WORK INSTRUCTION -> The data below is to be transcribed word for word; pictures are to be excluded.

-- SOURCE MATERIAL follows --

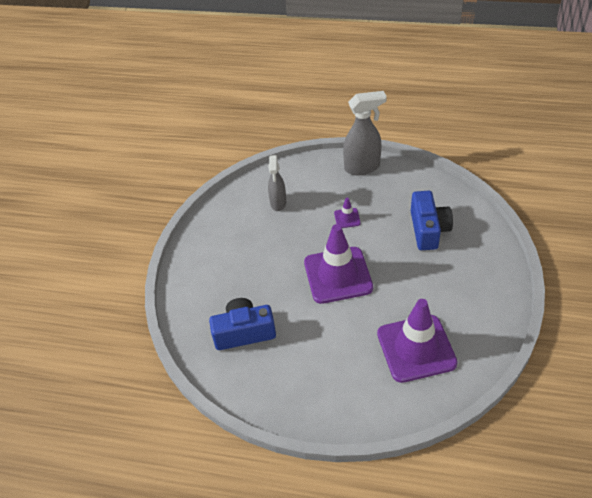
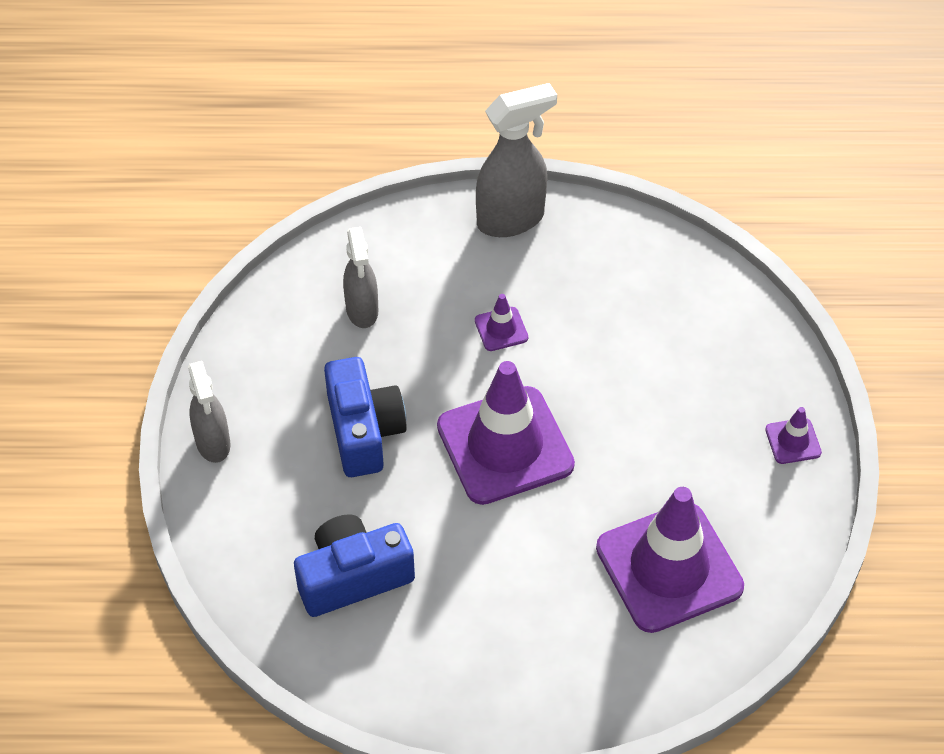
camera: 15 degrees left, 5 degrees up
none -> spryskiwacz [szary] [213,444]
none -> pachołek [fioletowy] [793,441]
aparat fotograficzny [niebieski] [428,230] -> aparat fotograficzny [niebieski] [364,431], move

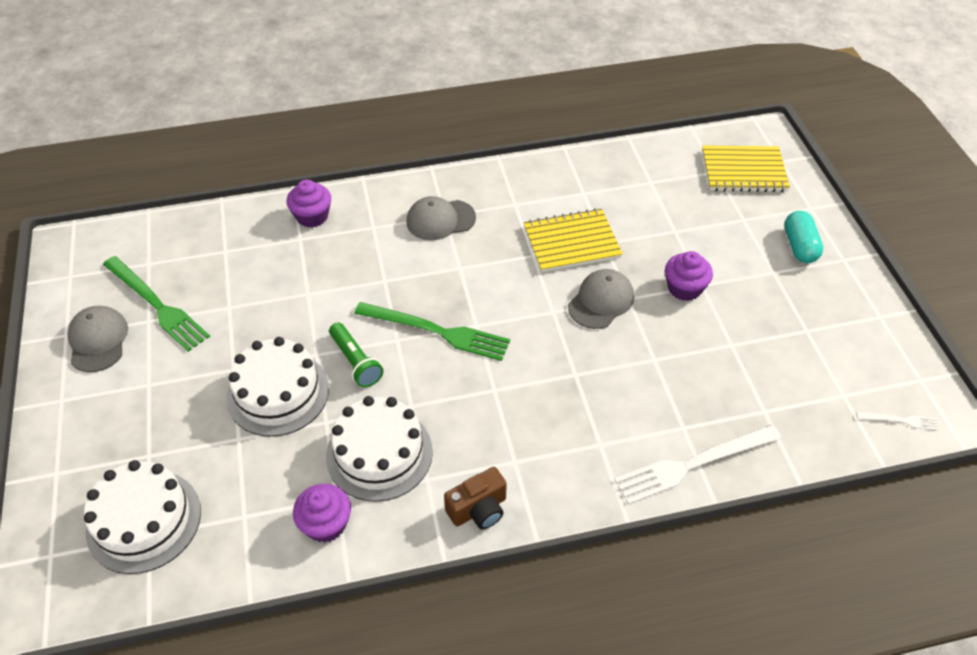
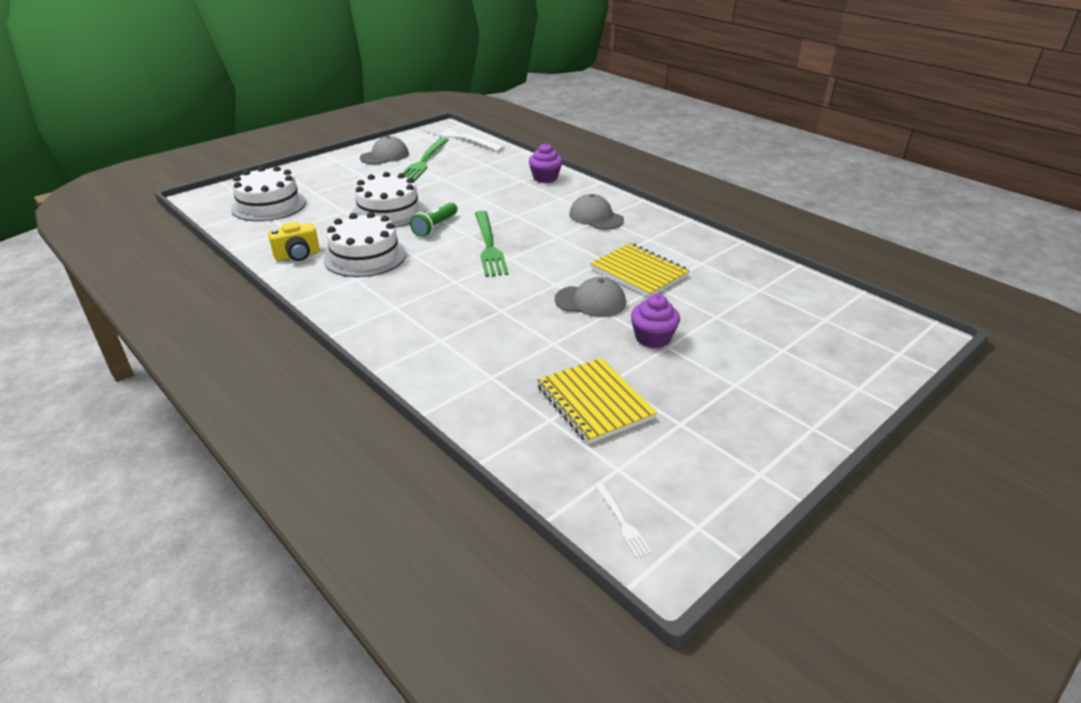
camera: 60 degrees right, 15 degrees down
aparat fotograficzny [brązowy] [478,509] -> none
kapsułka [turkusowy] [799,246] -> none
widelec [biały] [693,464] -> widelec [biały] [460,138], move
zeszyt [żółty] [743,171] -> zeszyt [żółty] [594,402], move
muffinka [fioletowy] [326,524] -> aparat fotograficzny [żółty] [297,255]

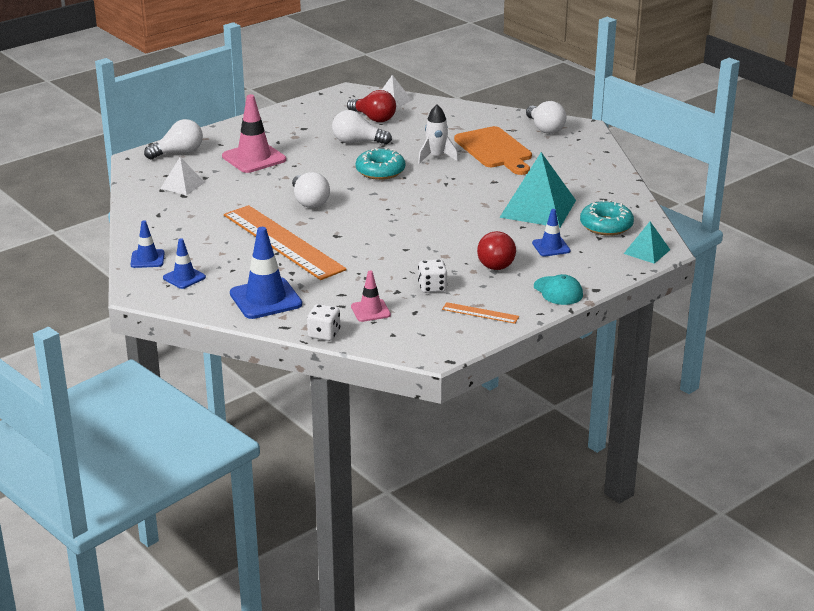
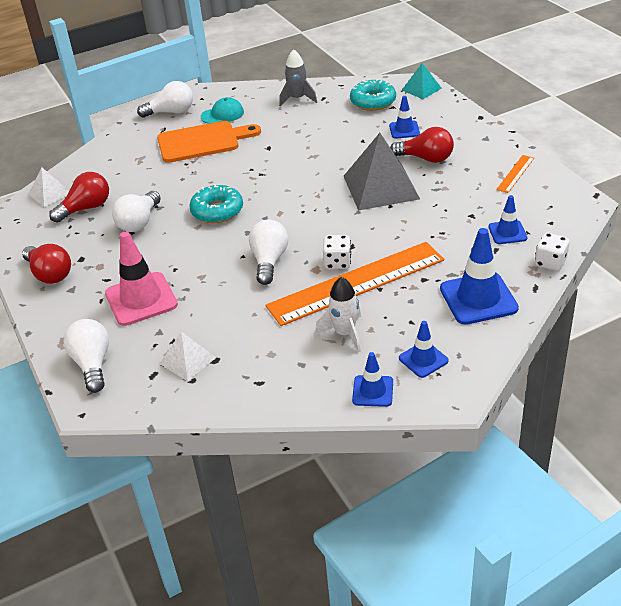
camera: 75 degrees left, 10 degrees up
piramida [turkusowy] [538,208] -> none
none -> żarówka [czerwony] [50,274]
none -> rakieta [szary] [297,99]
none -> piramida [szary] [381,187]
rakieta [biały] [436,157] -> rakieta [biały] [344,333], move
kostka do gry [biały] [432,287] -> kostka do gry [biały] [337,262], move
czapka [turkusowy] [558,291] -> czapka [turkusowy] [222,114], move
pachołek [różowy] [370,311] -> pachołek [niebieski] [507,232]
żarówka [biały] [309,202] -> żarówka [biały] [269,261], 75 degrees counterclockwise

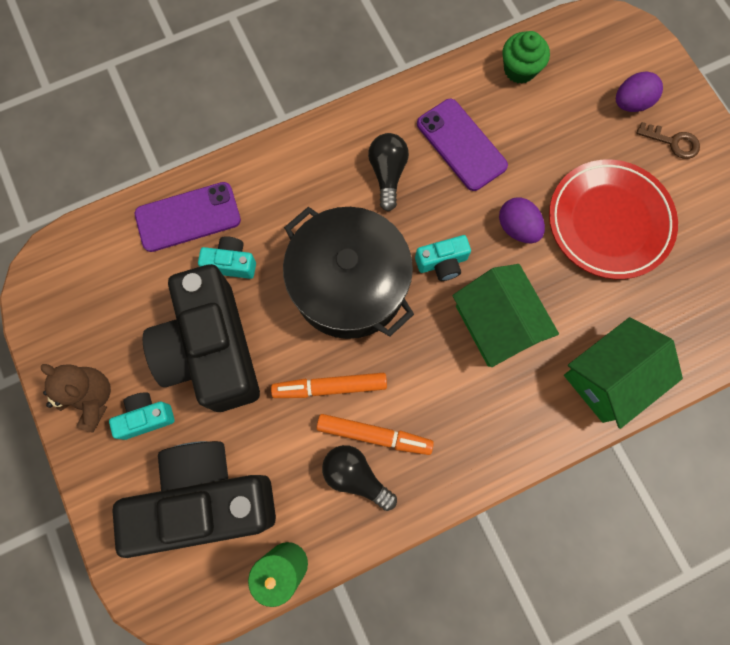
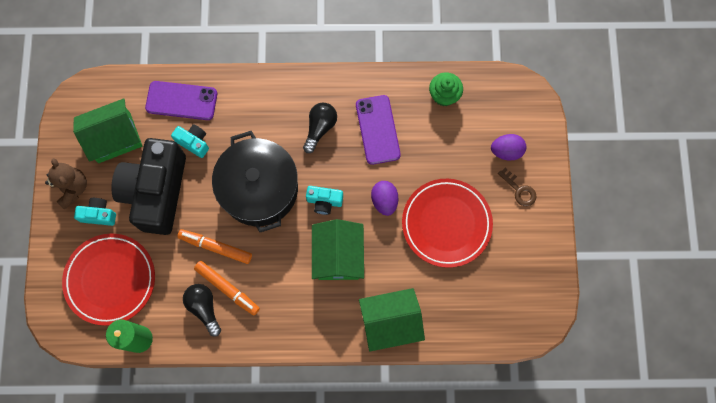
camera: 25 degrees right, 0 degrees up
none -> domek [zielony] [114,138]
aparat fotograficzny [czarny] [206,499] -> talerz [czerwony] [110,280]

-- SOURCE MATERIAL concluded --

TASK OUTPUT ->
camera: 15 degrees left, 5 degrees up
none -> spryskiwacz [szary] [213,444]
none -> pachołek [fioletowy] [793,441]
aparat fotograficzny [niebieski] [428,230] -> aparat fotograficzny [niebieski] [364,431], move

camera: 60 degrees right, 15 degrees down
aparat fotograficzny [brązowy] [478,509] -> none
kapsułka [turkusowy] [799,246] -> none
widelec [biały] [693,464] -> widelec [biały] [460,138], move
zeszyt [żółty] [743,171] -> zeszyt [żółty] [594,402], move
muffinka [fioletowy] [326,524] -> aparat fotograficzny [żółty] [297,255]

camera: 75 degrees left, 10 degrees up
piramida [turkusowy] [538,208] -> none
none -> żarówka [czerwony] [50,274]
none -> rakieta [szary] [297,99]
none -> piramida [szary] [381,187]
rakieta [biały] [436,157] -> rakieta [biały] [344,333], move
kostka do gry [biały] [432,287] -> kostka do gry [biały] [337,262], move
czapka [turkusowy] [558,291] -> czapka [turkusowy] [222,114], move
pachołek [różowy] [370,311] -> pachołek [niebieski] [507,232]
żarówka [biały] [309,202] -> żarówka [biały] [269,261], 75 degrees counterclockwise

camera: 25 degrees right, 0 degrees up
none -> domek [zielony] [114,138]
aparat fotograficzny [czarny] [206,499] -> talerz [czerwony] [110,280]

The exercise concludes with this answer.